* **EXERCISE DIRECTIONS**:
Your answer must be only the lines below from the one containing "blue pawn [464,108,515,151]" through the one containing "purple donut [116,291,168,340] -> none", copied exactly, with the pictures left out.

(Dataset excerpts)

>>>

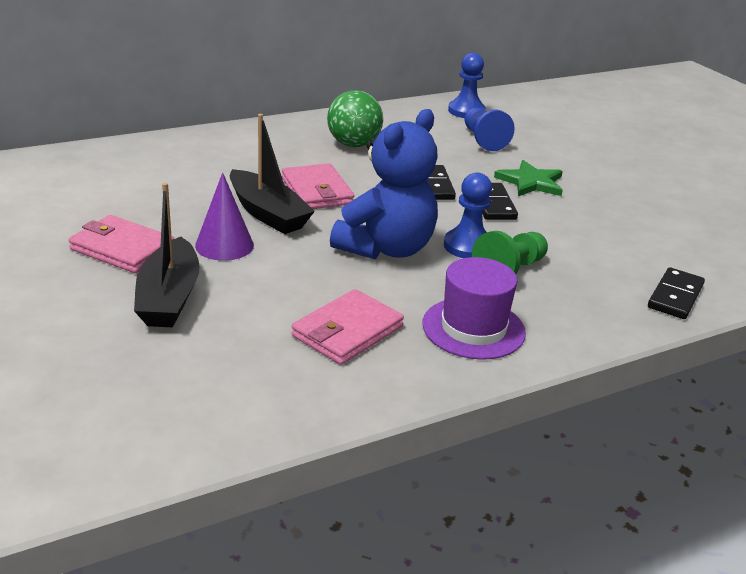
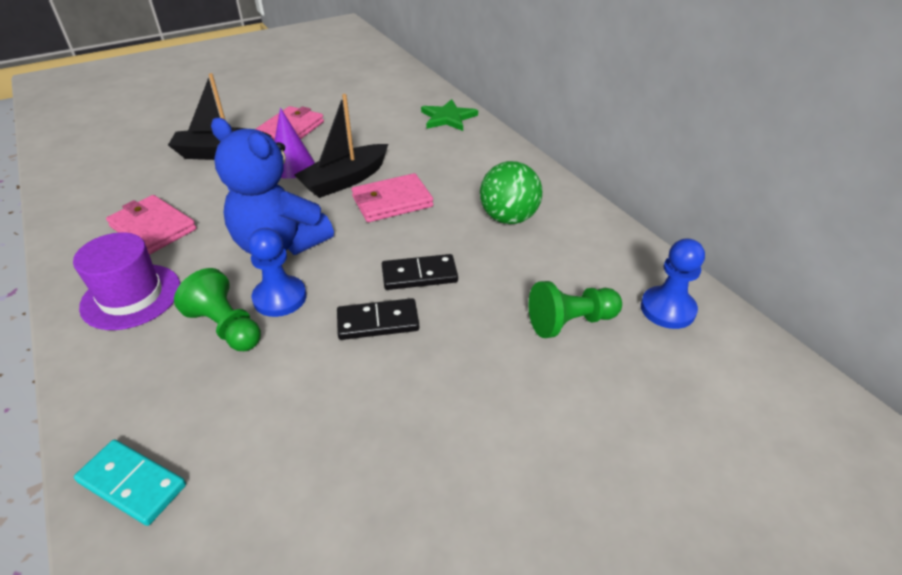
camera: 90 degrees right, 10 degrees up
blue pawn [464,108,515,151] -> green pawn [528,281,622,338]
green star [494,160,563,196] -> green star moved to [421,99,478,131]
black domino [648,267,705,319] -> turquoise domino [74,439,186,526]

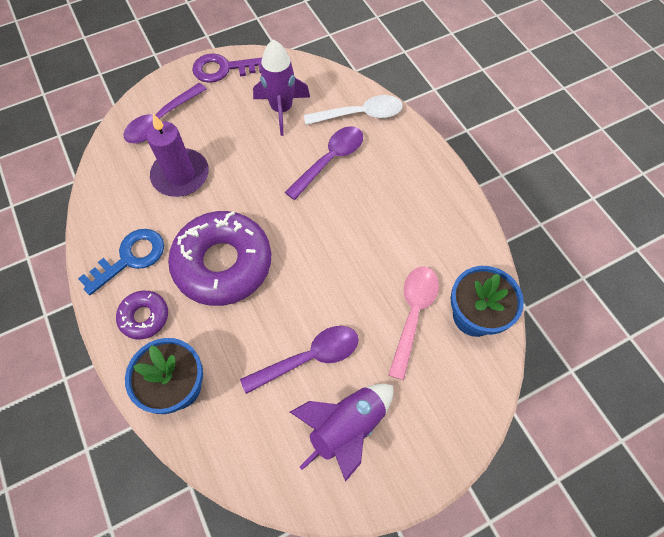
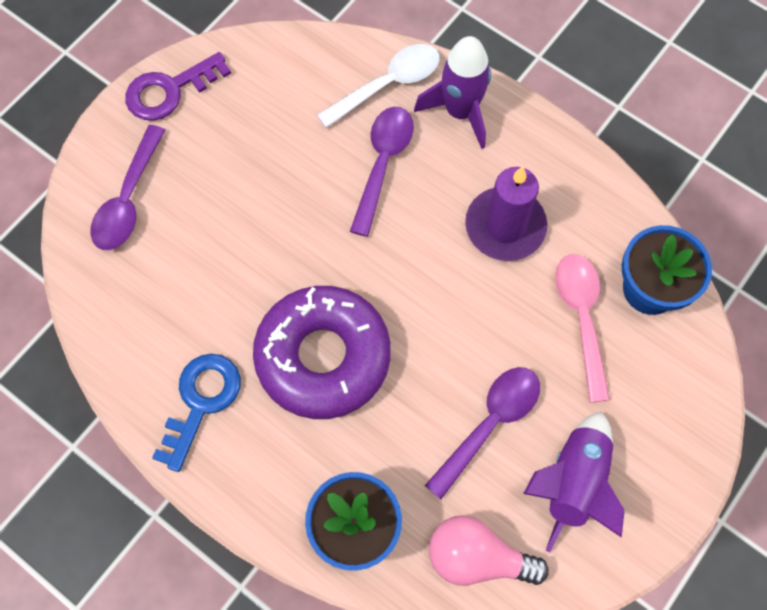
camera: 25 degrees left, 5 degrees up
purple donut [116,291,168,340] -> none
purple candle [146,114,209,197] -> purple candle moved to [465,166,547,261]
purple rocket [253,40,310,136] -> purple rocket moved to [414,36,491,149]
none -> pink light bulb [429,515,549,586]

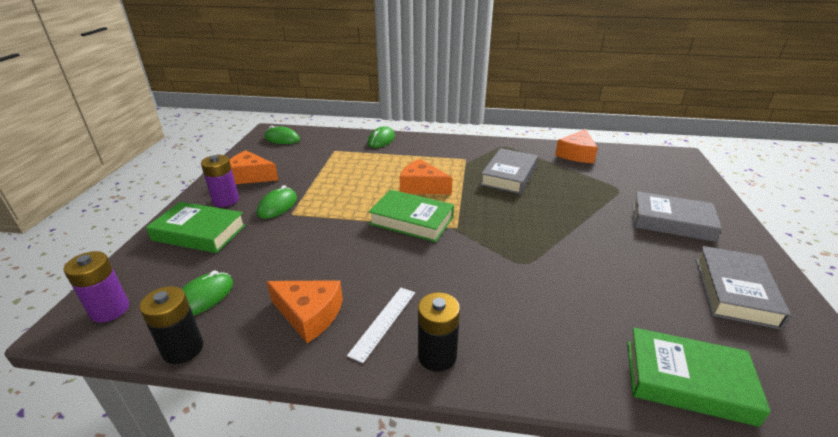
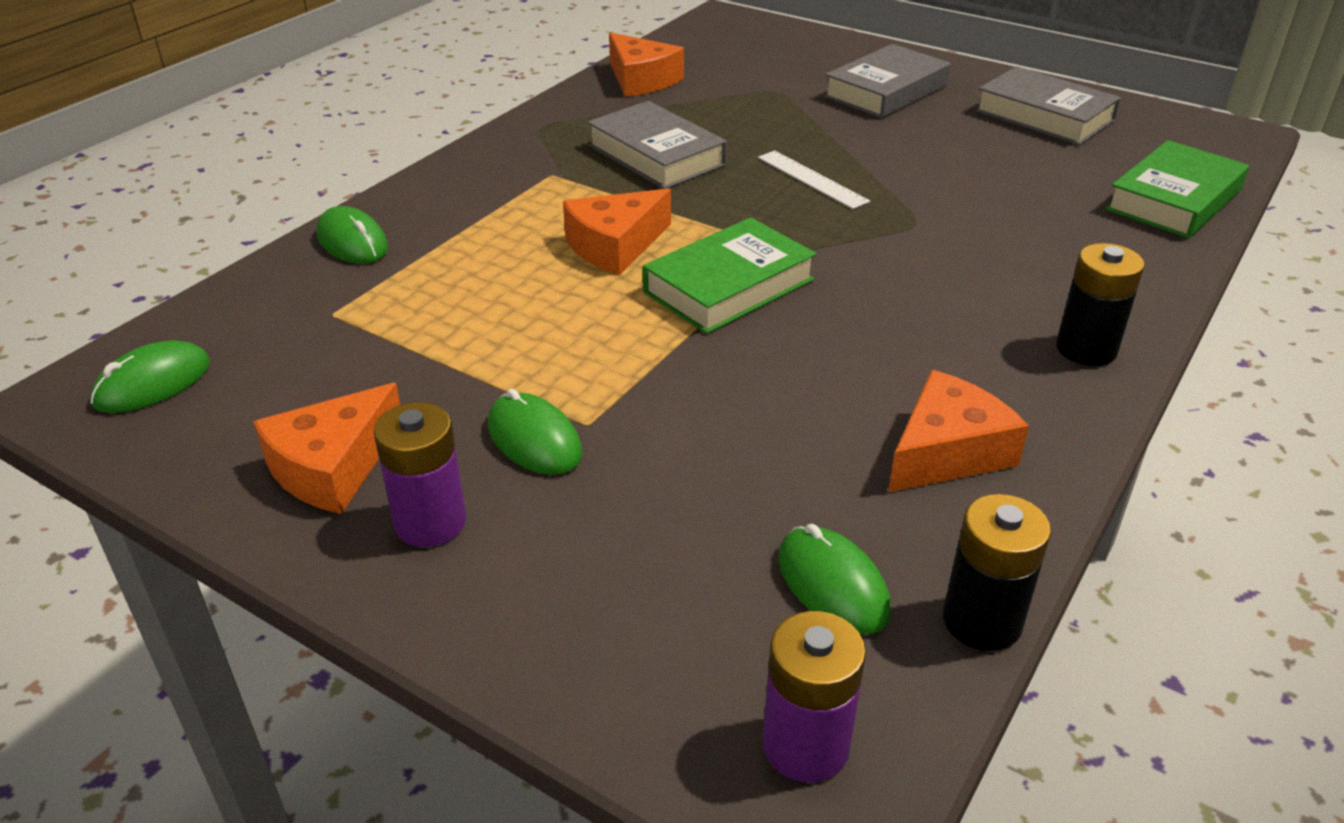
camera: 65 degrees left, 5 degrees up
green book [146,202,246,253] -> none
white ruler [347,288,415,363] -> white ruler moved to [758,151,870,209]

<<<

* **SOLUTION TO THE PROBLEM**:
blue pawn [464,108,515,151] -> green pawn [528,281,622,338]
green star [494,160,563,196] -> green star moved to [421,99,478,131]
black domino [648,267,705,319] -> turquoise domino [74,439,186,526]

camera: 25 degrees left, 5 degrees up
purple donut [116,291,168,340] -> none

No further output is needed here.